• **DESCRIPTION OF THE TASK**
Could you retype every line of the data underneath without altering anything?

• **MATERIAL FOR THIS TASK**
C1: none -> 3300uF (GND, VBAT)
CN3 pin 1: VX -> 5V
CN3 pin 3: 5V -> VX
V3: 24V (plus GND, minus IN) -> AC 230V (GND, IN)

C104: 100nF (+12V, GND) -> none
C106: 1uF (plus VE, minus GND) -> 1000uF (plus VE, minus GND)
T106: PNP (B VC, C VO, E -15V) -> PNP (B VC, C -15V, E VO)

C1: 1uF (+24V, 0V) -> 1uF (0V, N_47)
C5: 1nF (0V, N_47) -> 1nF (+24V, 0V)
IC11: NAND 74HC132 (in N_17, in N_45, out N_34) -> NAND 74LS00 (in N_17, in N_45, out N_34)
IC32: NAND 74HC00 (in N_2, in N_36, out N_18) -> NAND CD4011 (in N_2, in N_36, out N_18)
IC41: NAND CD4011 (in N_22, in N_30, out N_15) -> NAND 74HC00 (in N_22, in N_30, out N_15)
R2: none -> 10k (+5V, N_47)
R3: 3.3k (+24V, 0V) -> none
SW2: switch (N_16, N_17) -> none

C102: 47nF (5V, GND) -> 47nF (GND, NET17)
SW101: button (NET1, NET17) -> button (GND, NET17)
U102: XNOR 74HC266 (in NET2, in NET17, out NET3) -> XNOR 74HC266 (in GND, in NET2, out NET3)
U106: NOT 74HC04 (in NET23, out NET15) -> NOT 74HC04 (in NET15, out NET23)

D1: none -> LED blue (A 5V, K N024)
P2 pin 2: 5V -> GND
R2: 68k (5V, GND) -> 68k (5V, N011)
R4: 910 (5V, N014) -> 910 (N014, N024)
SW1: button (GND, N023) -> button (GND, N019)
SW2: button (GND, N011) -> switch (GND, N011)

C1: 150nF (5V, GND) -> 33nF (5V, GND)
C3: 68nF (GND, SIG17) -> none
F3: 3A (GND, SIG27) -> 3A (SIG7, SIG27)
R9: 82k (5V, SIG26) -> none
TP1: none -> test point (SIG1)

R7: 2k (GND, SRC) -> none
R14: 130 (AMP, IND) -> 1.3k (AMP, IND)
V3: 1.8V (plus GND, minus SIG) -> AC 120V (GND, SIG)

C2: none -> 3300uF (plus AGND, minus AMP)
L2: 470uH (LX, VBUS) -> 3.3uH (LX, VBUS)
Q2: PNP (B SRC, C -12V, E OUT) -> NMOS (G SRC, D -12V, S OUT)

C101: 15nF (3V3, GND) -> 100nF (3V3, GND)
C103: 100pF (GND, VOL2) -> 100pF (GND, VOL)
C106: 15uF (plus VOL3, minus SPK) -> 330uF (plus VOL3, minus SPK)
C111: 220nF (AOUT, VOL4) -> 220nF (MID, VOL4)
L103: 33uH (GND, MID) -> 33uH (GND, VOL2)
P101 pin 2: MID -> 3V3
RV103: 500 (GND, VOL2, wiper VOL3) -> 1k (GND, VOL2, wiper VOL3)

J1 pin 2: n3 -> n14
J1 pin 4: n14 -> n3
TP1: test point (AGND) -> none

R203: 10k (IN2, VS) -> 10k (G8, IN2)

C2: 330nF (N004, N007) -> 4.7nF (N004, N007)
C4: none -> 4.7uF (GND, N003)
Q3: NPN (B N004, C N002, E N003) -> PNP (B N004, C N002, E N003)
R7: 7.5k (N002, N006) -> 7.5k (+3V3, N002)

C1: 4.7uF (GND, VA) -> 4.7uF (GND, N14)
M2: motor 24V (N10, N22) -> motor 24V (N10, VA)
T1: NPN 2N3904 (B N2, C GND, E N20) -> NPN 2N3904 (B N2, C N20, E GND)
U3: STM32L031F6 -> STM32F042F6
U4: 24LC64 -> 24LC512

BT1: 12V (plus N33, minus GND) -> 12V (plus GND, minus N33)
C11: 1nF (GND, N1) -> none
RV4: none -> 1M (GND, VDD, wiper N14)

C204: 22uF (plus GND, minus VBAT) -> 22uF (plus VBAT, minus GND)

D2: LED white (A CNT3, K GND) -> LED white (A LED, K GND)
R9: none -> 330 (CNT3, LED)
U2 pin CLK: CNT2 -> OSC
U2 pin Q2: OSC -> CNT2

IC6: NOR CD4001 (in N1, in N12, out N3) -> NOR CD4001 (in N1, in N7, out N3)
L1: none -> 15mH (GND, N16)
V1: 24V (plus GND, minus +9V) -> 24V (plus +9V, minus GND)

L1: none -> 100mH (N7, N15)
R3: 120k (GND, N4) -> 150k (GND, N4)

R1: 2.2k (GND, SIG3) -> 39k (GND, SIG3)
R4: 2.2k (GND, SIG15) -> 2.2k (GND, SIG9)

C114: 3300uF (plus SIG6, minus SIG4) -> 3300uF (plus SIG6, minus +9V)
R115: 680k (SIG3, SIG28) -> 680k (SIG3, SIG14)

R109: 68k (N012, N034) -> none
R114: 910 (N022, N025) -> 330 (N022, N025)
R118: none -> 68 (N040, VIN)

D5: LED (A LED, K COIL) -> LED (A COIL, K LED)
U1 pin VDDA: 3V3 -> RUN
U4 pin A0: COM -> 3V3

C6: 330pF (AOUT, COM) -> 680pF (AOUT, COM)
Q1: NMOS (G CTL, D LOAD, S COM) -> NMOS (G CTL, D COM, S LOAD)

• **OUTPUT**
C1: none -> 3300uF (GND, VBAT)
CN3 pin 1: VX -> 5V
CN3 pin 3: 5V -> VX
V3: 24V (plus GND, minus IN) -> AC 230V (GND, IN)

C104: 100nF (+12V, GND) -> none
C106: 1uF (plus VE, minus GND) -> 1000uF (plus VE, minus GND)
T106: PNP (B VC, C VO, E -15V) -> PNP (B VC, C -15V, E VO)

C1: 1uF (+24V, 0V) -> 1uF (0V, N_47)
C5: 1nF (0V, N_47) -> 1nF (+24V, 0V)
IC11: NAND 74HC132 (in N_17, in N_45, out N_34) -> NAND 74LS00 (in N_17, in N_45, out N_34)
IC32: NAND 74HC00 (in N_2, in N_36, out N_18) -> NAND CD4011 (in N_2, in N_36, out N_18)
IC41: NAND CD4011 (in N_22, in N_30, out N_15) -> NAND 74HC00 (in N_22, in N_30, out N_15)
R2: none -> 10k (+5V, N_47)
R3: 3.3k (+24V, 0V) -> none
SW2: switch (N_16, N_17) -> none

C102: 47nF (5V, GND) -> 47nF (GND, NET17)
SW101: button (NET1, NET17) -> button (GND, NET17)
U102: XNOR 74HC266 (in NET2, in NET17, out NET3) -> XNOR 74HC266 (in GND, in NET2, out NET3)
U106: NOT 74HC04 (in NET23, out NET15) -> NOT 74HC04 (in NET15, out NET23)

D1: none -> LED blue (A 5V, K N024)
P2 pin 2: 5V -> GND
R2: 68k (5V, GND) -> 68k (5V, N011)
R4: 910 (5V, N014) -> 910 (N014, N024)
SW1: button (GND, N023) -> button (GND, N019)
SW2: button (GND, N011) -> switch (GND, N011)

C1: 150nF (5V, GND) -> 33nF (5V, GND)
C3: 68nF (GND, SIG17) -> none
F3: 3A (GND, SIG27) -> 3A (SIG7, SIG27)
R9: 82k (5V, SIG26) -> none
TP1: none -> test point (SIG1)

R7: 2k (GND, SRC) -> none
R14: 130 (AMP, IND) -> 1.3k (AMP, IND)
V3: 1.8V (plus GND, minus SIG) -> AC 120V (GND, SIG)

C2: none -> 3300uF (plus AGND, minus AMP)
L2: 470uH (LX, VBUS) -> 3.3uH (LX, VBUS)
Q2: PNP (B SRC, C -12V, E OUT) -> NMOS (G SRC, D -12V, S OUT)

C101: 15nF (3V3, GND) -> 100nF (3V3, GND)
C103: 100pF (GND, VOL2) -> 100pF (GND, VOL)
C106: 15uF (plus VOL3, minus SPK) -> 330uF (plus VOL3, minus SPK)
C111: 220nF (AOUT, VOL4) -> 220nF (MID, VOL4)
L103: 33uH (GND, MID) -> 33uH (GND, VOL2)
P101 pin 2: MID -> 3V3
RV103: 500 (GND, VOL2, wiper VOL3) -> 1k (GND, VOL2, wiper VOL3)

J1 pin 2: n3 -> n14
J1 pin 4: n14 -> n3
TP1: test point (AGND) -> none

R203: 10k (IN2, VS) -> 10k (G8, IN2)

C2: 330nF (N004, N007) -> 4.7nF (N004, N007)
C4: none -> 4.7uF (GND, N003)
Q3: NPN (B N004, C N002, E N003) -> PNP (B N004, C N002, E N003)
R7: 7.5k (N002, N006) -> 7.5k (+3V3, N002)

C1: 4.7uF (GND, VA) -> 4.7uF (GND, N14)
M2: motor 24V (N10, N22) -> motor 24V (N10, VA)
T1: NPN 2N3904 (B N2, C GND, E N20) -> NPN 2N3904 (B N2, C N20, E GND)
U3: STM32L031F6 -> STM32F042F6
U4: 24LC64 -> 24LC512

BT1: 12V (plus N33, minus GND) -> 12V (plus GND, minus N33)
C11: 1nF (GND, N1) -> none
RV4: none -> 1M (GND, VDD, wiper N14)

C204: 22uF (plus GND, minus VBAT) -> 22uF (plus VBAT, minus GND)

D2: LED white (A CNT3, K GND) -> LED white (A LED, K GND)
R9: none -> 330 (CNT3, LED)
U2 pin CLK: CNT2 -> OSC
U2 pin Q2: OSC -> CNT2

IC6: NOR CD4001 (in N1, in N12, out N3) -> NOR CD4001 (in N1, in N7, out N3)
L1: none -> 15mH (GND, N16)
V1: 24V (plus GND, minus +9V) -> 24V (plus +9V, minus GND)

L1: none -> 100mH (N7, N15)
R3: 120k (GND, N4) -> 150k (GND, N4)

R1: 2.2k (GND, SIG3) -> 39k (GND, SIG3)
R4: 2.2k (GND, SIG15) -> 2.2k (GND, SIG9)

C114: 3300uF (plus SIG6, minus SIG4) -> 3300uF (plus SIG6, minus +9V)
R115: 680k (SIG3, SIG28) -> 680k (SIG3, SIG14)

R109: 68k (N012, N034) -> none
R114: 910 (N022, N025) -> 330 (N022, N025)
R118: none -> 68 (N040, VIN)

D5: LED (A LED, K COIL) -> LED (A COIL, K LED)
U1 pin VDDA: 3V3 -> RUN
U4 pin A0: COM -> 3V3

C6: 330pF (AOUT, COM) -> 680pF (AOUT, COM)
Q1: NMOS (G CTL, D LOAD, S COM) -> NMOS (G CTL, D COM, S LOAD)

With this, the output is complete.